Problem statement:
Please copy out all lines of the entries that contain the word "purple".

(Records drawn from a dataset)
◆ ◆ ◆ ◆ ◆
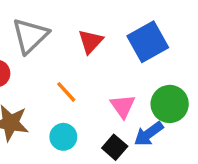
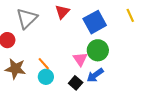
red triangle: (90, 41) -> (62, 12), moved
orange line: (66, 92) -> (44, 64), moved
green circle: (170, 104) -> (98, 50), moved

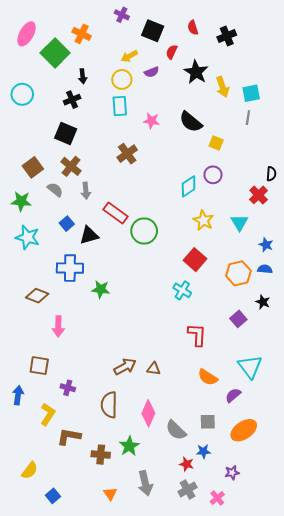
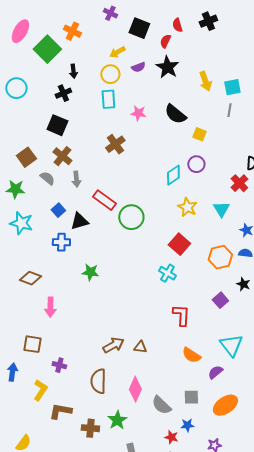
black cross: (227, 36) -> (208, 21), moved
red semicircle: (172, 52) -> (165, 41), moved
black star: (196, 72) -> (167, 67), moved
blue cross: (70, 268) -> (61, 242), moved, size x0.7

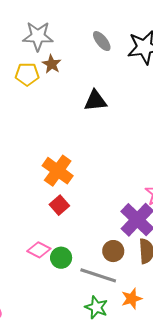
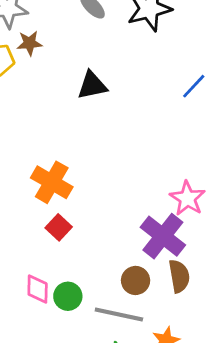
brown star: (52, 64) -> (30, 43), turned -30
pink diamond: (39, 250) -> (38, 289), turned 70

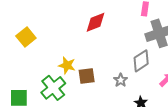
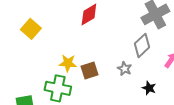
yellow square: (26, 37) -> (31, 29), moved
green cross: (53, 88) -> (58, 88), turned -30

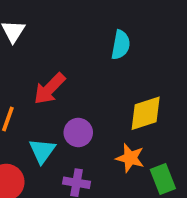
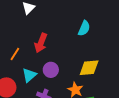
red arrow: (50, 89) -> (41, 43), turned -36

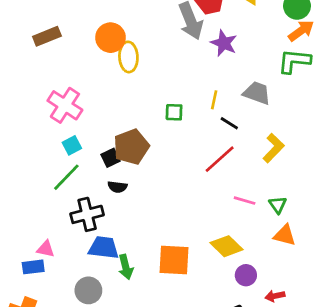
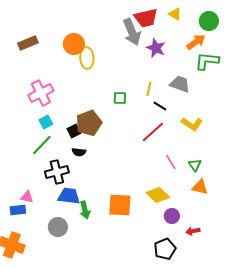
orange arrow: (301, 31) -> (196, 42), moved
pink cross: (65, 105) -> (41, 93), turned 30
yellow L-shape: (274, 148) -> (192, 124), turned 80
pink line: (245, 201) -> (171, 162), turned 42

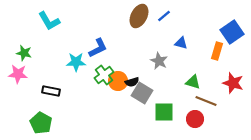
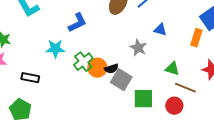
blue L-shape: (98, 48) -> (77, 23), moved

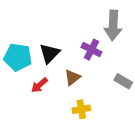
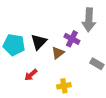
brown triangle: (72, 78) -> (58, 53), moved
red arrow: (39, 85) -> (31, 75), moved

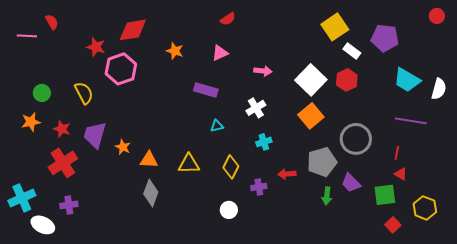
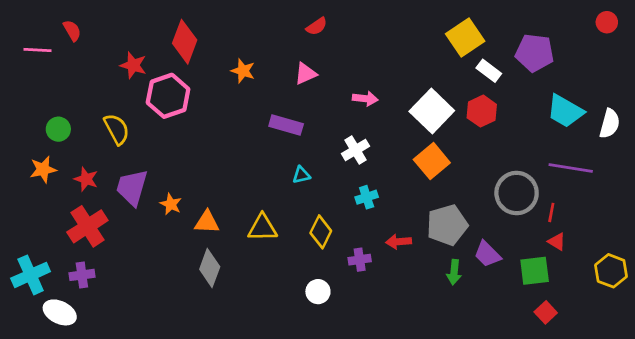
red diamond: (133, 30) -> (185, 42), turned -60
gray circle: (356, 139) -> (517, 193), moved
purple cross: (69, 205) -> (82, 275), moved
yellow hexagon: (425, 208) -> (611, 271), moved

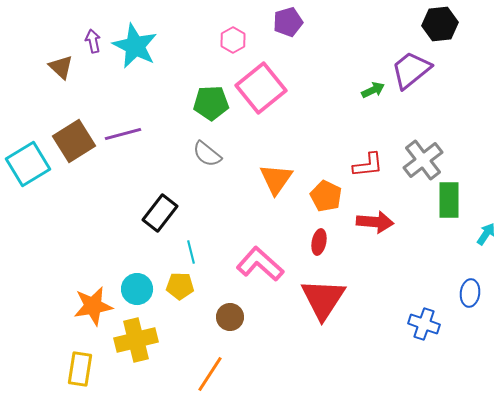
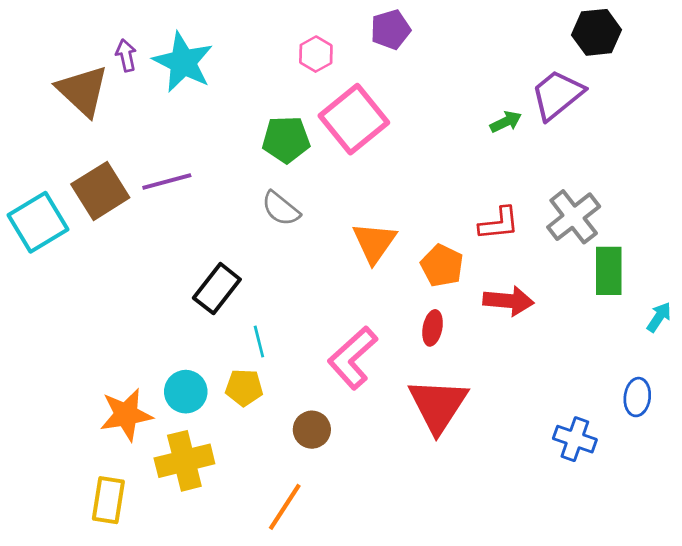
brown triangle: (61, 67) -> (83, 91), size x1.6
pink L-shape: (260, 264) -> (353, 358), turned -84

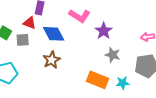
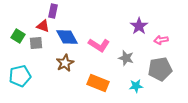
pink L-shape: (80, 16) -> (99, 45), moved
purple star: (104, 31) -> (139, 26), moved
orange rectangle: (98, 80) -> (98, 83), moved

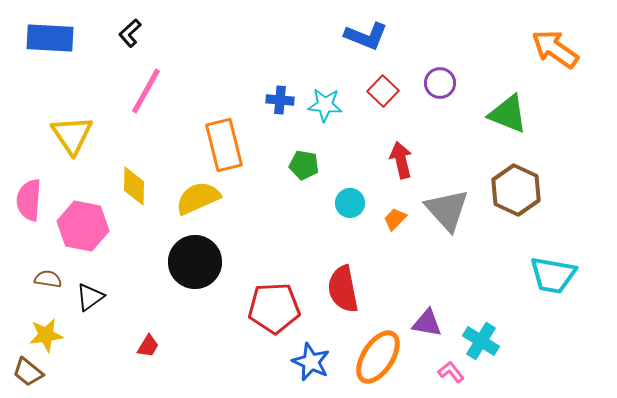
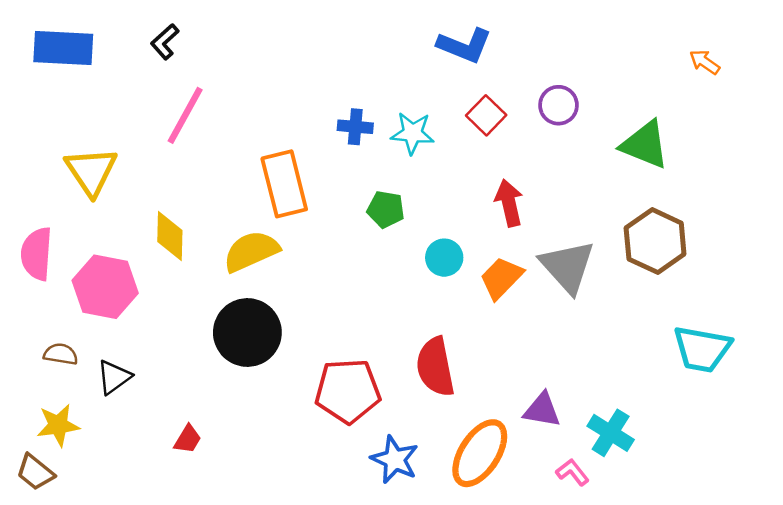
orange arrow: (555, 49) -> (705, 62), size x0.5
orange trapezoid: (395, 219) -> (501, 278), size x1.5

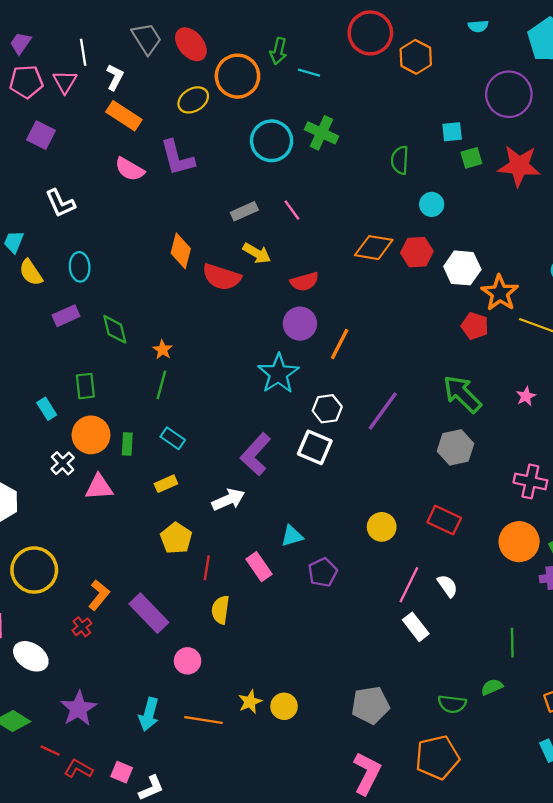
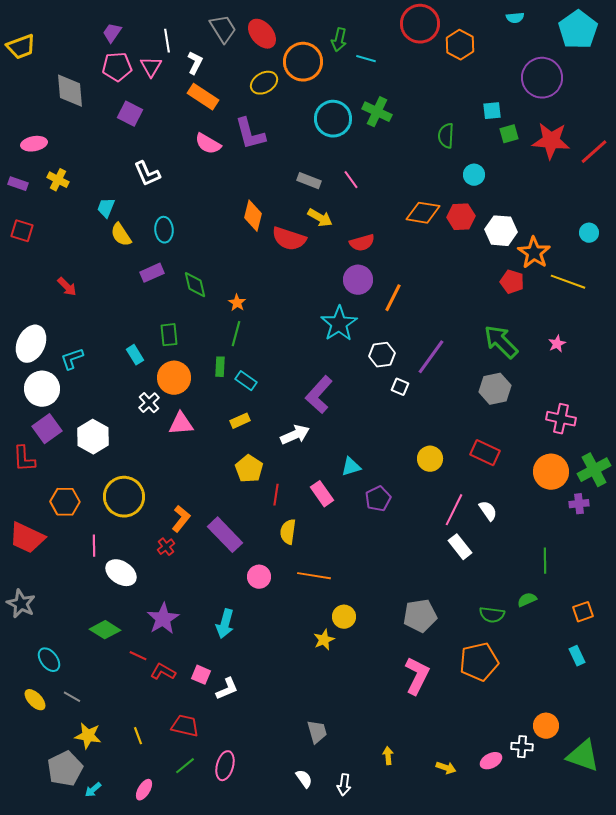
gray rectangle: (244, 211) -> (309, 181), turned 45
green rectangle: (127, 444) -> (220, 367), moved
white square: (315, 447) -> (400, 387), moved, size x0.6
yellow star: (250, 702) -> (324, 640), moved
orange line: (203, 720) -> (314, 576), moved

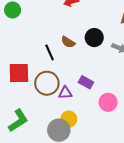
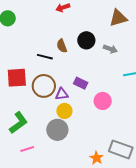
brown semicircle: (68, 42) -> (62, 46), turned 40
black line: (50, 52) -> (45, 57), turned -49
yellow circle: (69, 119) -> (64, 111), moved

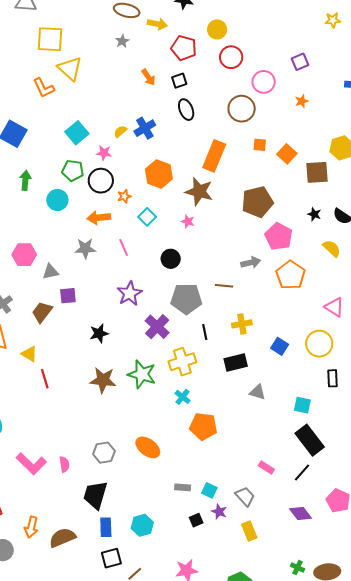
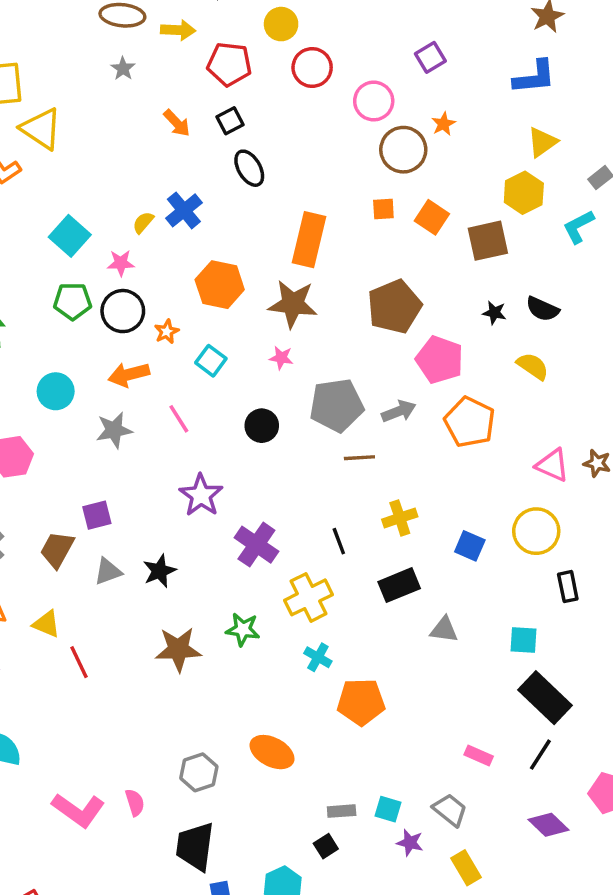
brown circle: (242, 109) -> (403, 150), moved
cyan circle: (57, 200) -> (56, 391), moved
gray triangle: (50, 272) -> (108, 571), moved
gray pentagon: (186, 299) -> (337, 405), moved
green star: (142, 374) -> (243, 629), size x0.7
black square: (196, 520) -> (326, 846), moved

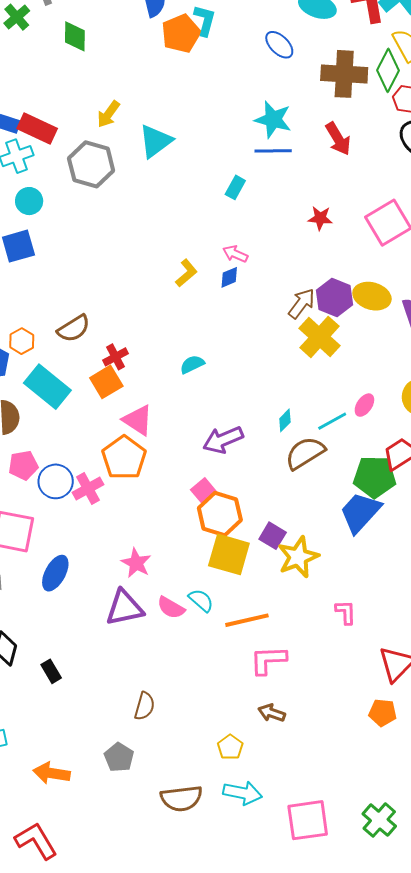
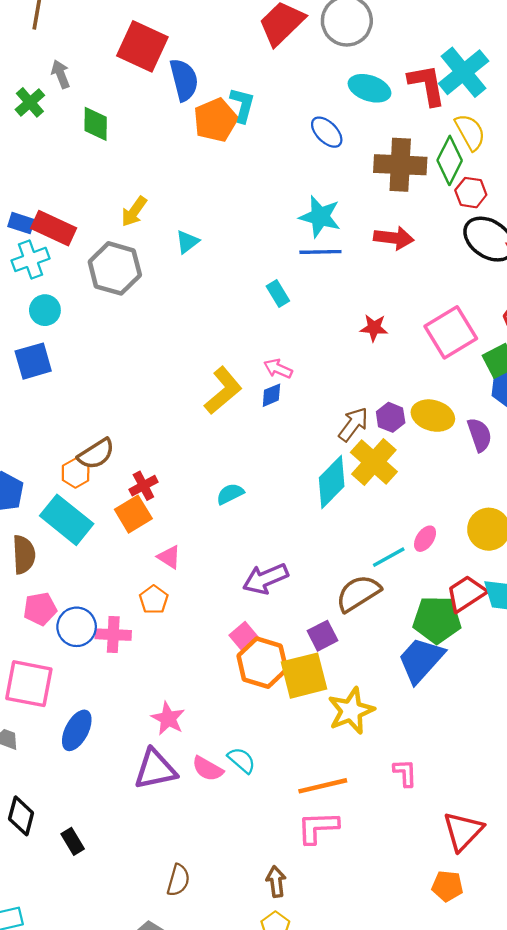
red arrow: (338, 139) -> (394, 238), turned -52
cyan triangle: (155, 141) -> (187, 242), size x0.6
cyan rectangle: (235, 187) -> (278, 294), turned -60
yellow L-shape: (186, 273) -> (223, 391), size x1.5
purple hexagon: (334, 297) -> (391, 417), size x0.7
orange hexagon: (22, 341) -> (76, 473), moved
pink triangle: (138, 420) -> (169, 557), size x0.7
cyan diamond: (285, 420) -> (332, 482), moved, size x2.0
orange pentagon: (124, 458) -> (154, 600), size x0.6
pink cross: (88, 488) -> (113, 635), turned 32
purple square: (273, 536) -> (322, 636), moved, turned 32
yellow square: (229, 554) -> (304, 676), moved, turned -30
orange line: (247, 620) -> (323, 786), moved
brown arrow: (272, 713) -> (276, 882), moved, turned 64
◆ ◆ ◆ ◆ ◆
Solution to this task:
purple cross: (69, 205) -> (82, 275), moved
purple star: (104, 31) -> (139, 26), moved
purple hexagon: (334, 297) -> (391, 417), size x0.7
purple square: (273, 536) -> (322, 636), moved, turned 32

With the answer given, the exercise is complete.